Task details: Below are the rows. Copy word for word everything from the line containing "You are a visitor" down to the line containing "Yes, the matte", and nothing else.

Task data:
◇ ◇ ◇ ◇ ◇
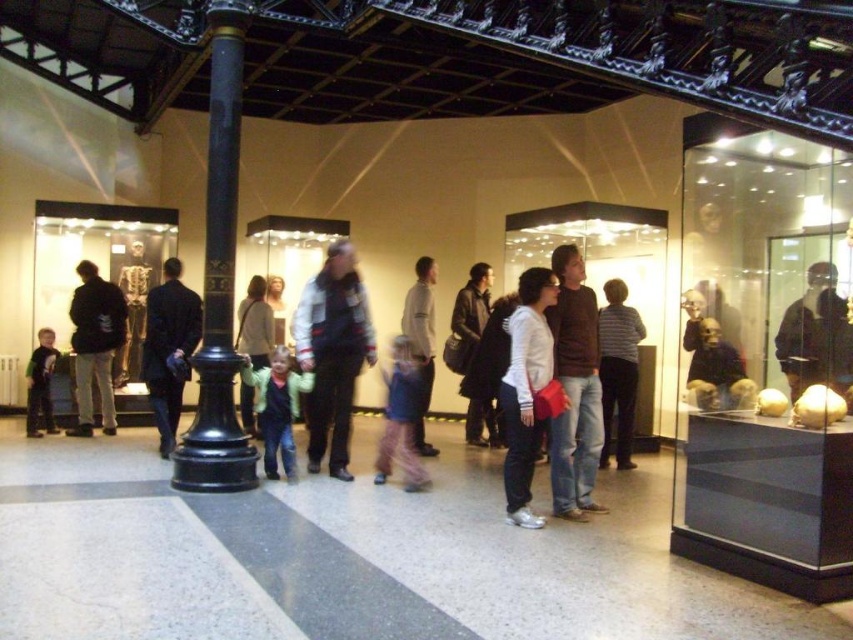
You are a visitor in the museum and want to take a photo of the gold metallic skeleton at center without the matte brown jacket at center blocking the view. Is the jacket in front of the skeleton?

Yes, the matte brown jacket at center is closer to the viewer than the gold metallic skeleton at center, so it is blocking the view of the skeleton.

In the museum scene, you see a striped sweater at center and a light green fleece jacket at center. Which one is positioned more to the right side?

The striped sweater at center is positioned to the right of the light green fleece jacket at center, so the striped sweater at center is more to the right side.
◇ ◇ ◇ ◇ ◇
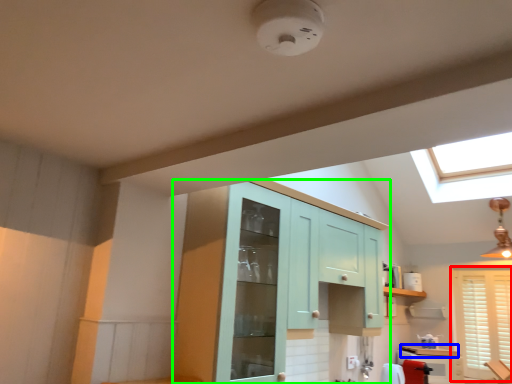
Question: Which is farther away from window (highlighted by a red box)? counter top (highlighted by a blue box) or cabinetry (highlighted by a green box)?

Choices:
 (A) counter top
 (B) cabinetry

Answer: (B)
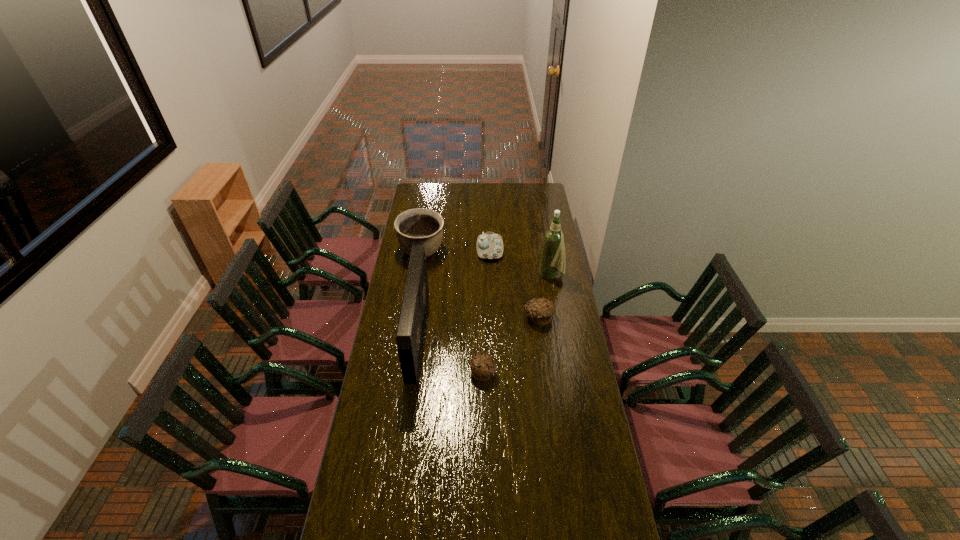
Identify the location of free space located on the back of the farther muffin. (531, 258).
◇ ◇ ◇ ◇ ◇
Answer area:
You are a visitor in the museum and want to take a photo of the gold metallic skeleton at center without the matte brown jacket at center blocking the view. Is the jacket in front of the skeleton?

Yes, the matte brown jacket at center is closer to the viewer than the gold metallic skeleton at center, so it is blocking the view of the skeleton.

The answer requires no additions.